## To do
Omit the images and return the remaining entries unchanged.

## Extracted data
┄┄┄┄┄┄┄┄┄┄┄┄┄┄┄┄┄┄┄┄

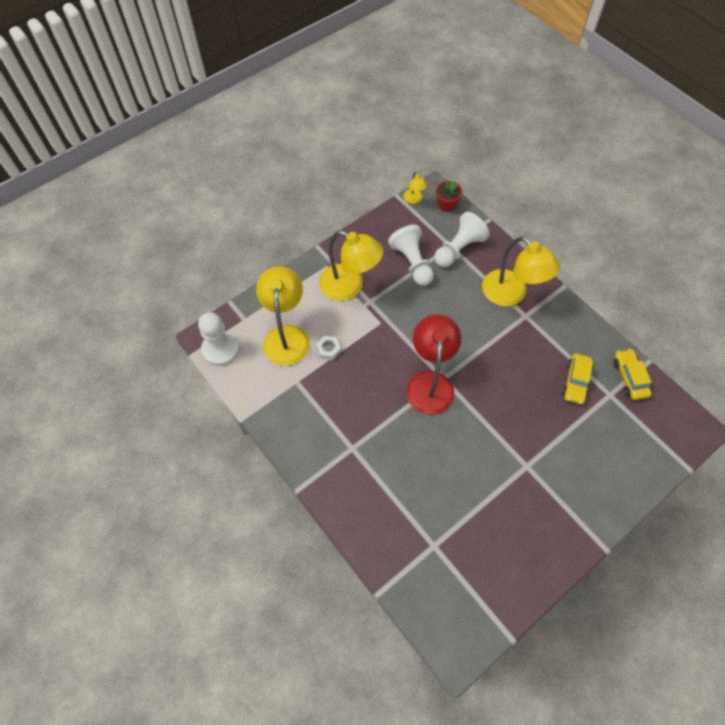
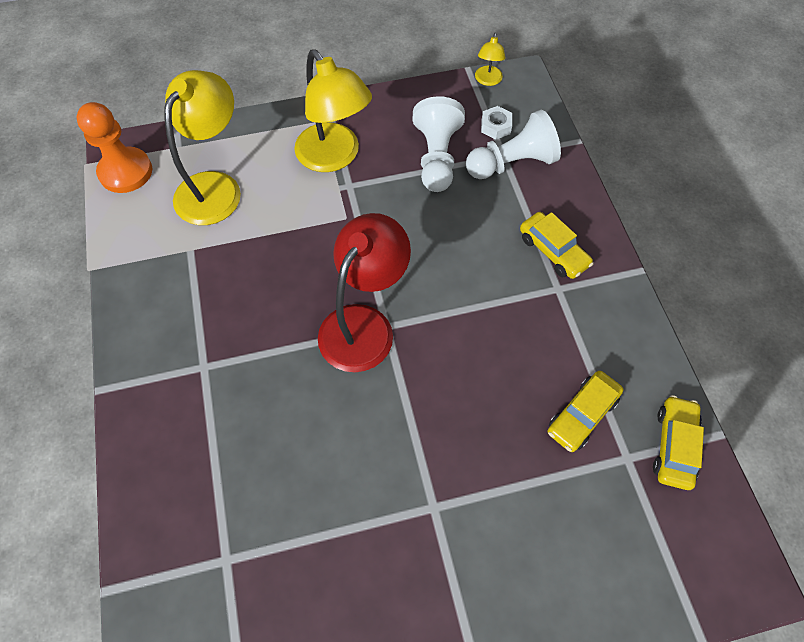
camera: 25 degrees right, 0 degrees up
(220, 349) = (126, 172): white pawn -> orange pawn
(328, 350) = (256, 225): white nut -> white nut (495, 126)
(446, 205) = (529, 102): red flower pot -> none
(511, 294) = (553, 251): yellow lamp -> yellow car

┄┄┄┄┄┄┄┄┄┄┄┄┄┄┄┄┄┄┄┄

## Answer
camera: 25 degrees right, 0 degrees up
(220, 349) = (126, 172): white pawn -> orange pawn
(328, 350) = (256, 225): white nut -> white nut (495, 126)
(446, 205) = (529, 102): red flower pot -> none
(511, 294) = (553, 251): yellow lamp -> yellow car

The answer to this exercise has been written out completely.